Because the images are not wanted, restate every line below word for word without them.

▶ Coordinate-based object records
-*-*-

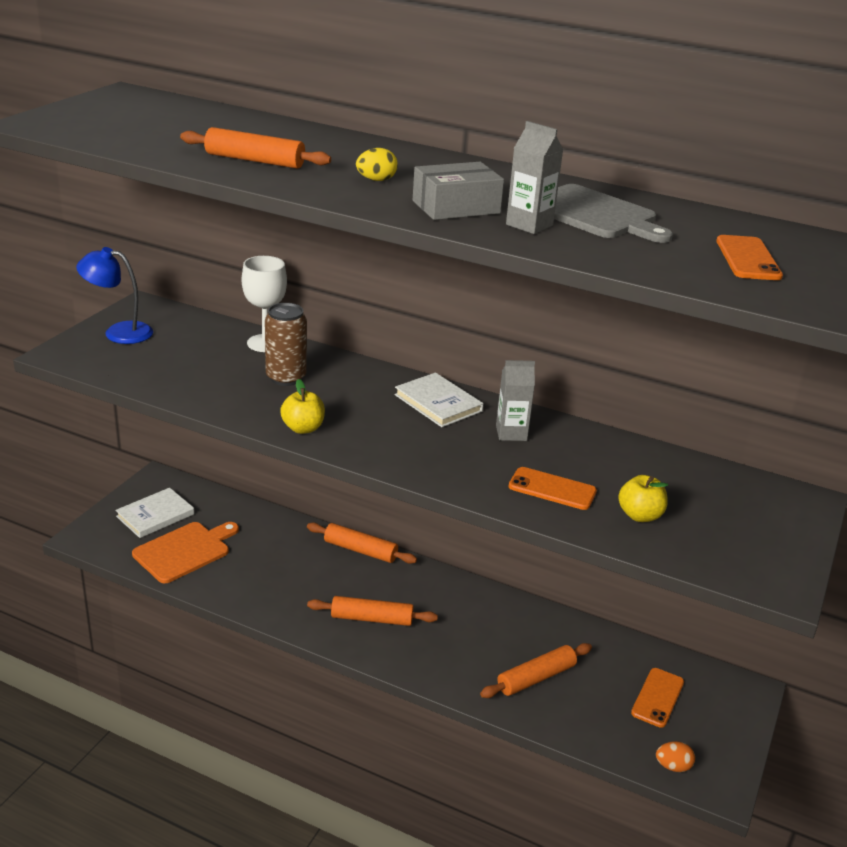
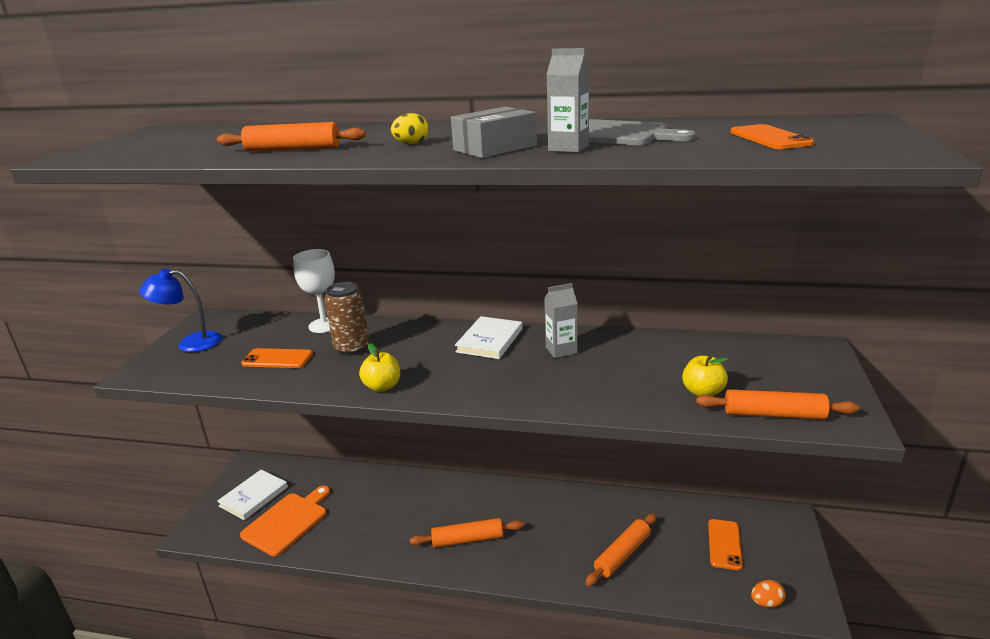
camera: 10 degrees left, 5 degrees down
(360, 550) = (438, 482): orange rolling pin -> orange rolling pin (774, 414)
(438, 403) = (490, 340): white book -> white book turned 75 degrees clockwise
(552, 489) = (619, 387): orange phone -> orange phone (277, 359)

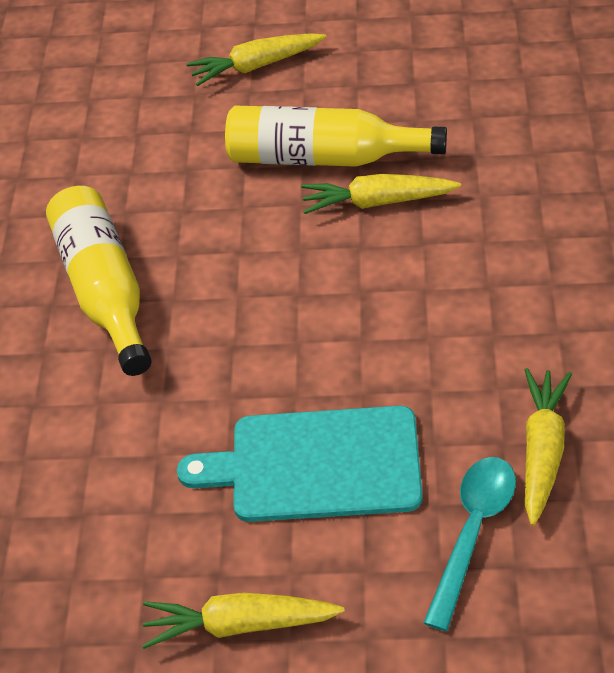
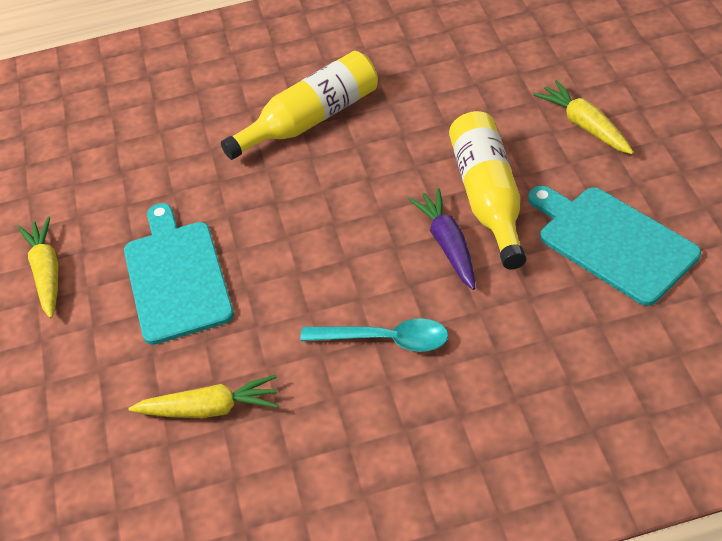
camera: 75 degrees right, 0 degrees up
(378, 202) = (448, 245): yellow carrot -> purple carrot
(429, 83) = (613, 242): none -> turquoise cutting board
(473, 533) = (130, 380): turquoise spoon -> turquoise spoon (385, 340)

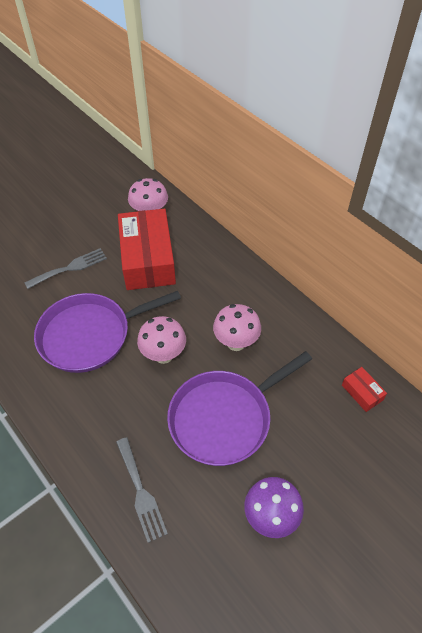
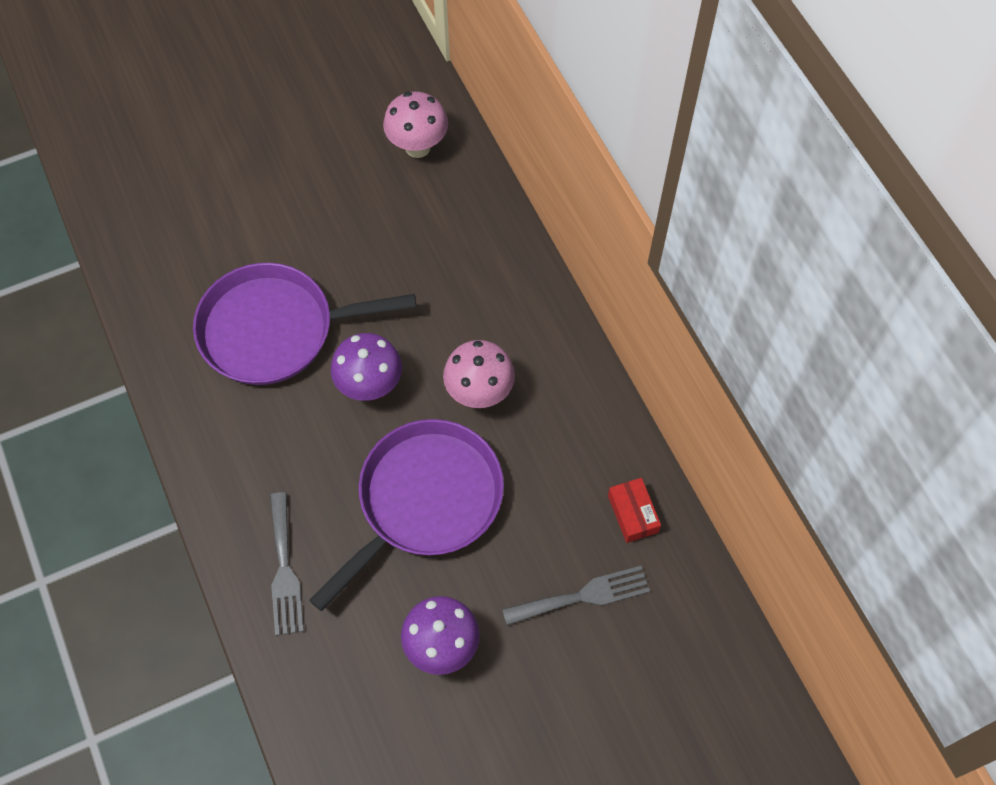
camera: 15 degrees right, 10 degrees up
(70, 268) = (272, 213): grey fork -> grey fork (583, 596)
(148, 259) = (392, 225): red box -> none
(163, 355) = (370, 386): pink mushroom -> purple mushroom
(224, 418) = (425, 500): purple pan -> purple pan turned 150 degrees clockwise

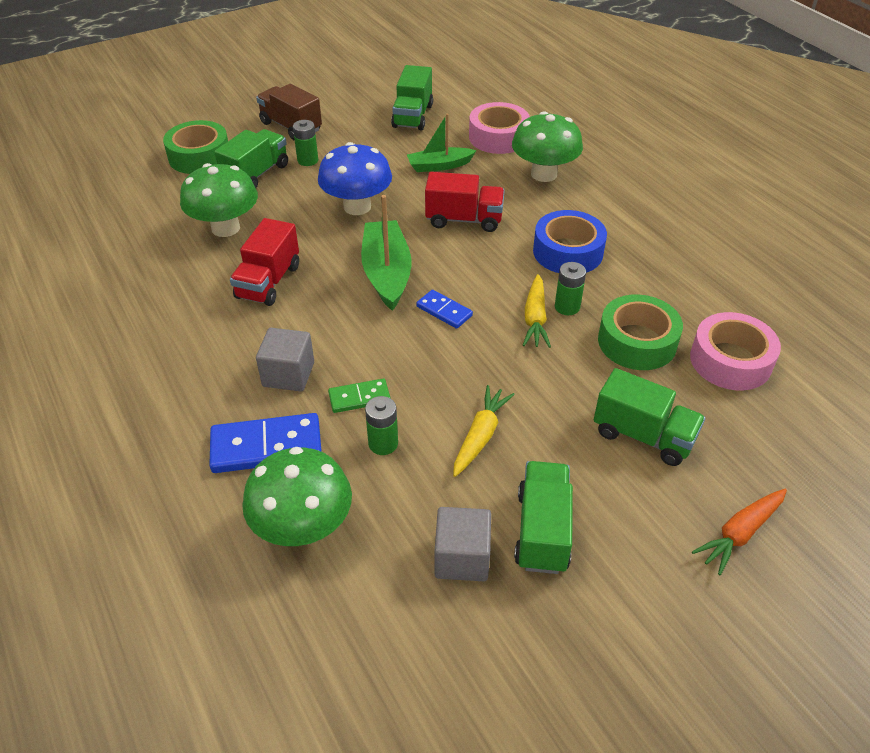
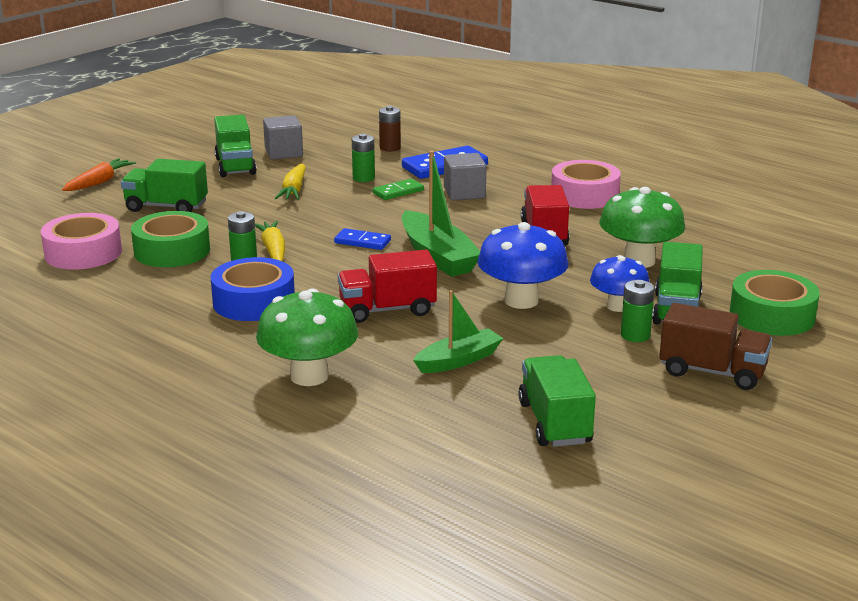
camera: 160 degrees right, 20 degrees down
(293, 186) = (617, 306): none -> blue mushroom
(303, 527) = (390, 148): green mushroom -> brown battery
(498, 137) = (399, 415): pink tape -> pink tape (584, 195)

-*-*-

▶ Your response
camera: 10 degrees left, 5 degrees down
(360, 550) = (438, 482): orange rolling pin -> orange rolling pin (774, 414)
(438, 403) = (490, 340): white book -> white book turned 75 degrees clockwise
(552, 489) = (619, 387): orange phone -> orange phone (277, 359)

camera: 75 degrees right, 0 degrees up
(378, 202) = (448, 245): yellow carrot -> purple carrot
(429, 83) = (613, 242): none -> turquoise cutting board
(473, 533) = (130, 380): turquoise spoon -> turquoise spoon (385, 340)

camera: 15 degrees right, 10 degrees up
(70, 268) = (272, 213): grey fork -> grey fork (583, 596)
(148, 259) = (392, 225): red box -> none
(163, 355) = (370, 386): pink mushroom -> purple mushroom
(224, 418) = (425, 500): purple pan -> purple pan turned 150 degrees clockwise

camera: 160 degrees right, 20 degrees down
(293, 186) = (617, 306): none -> blue mushroom
(303, 527) = (390, 148): green mushroom -> brown battery
(498, 137) = (399, 415): pink tape -> pink tape (584, 195)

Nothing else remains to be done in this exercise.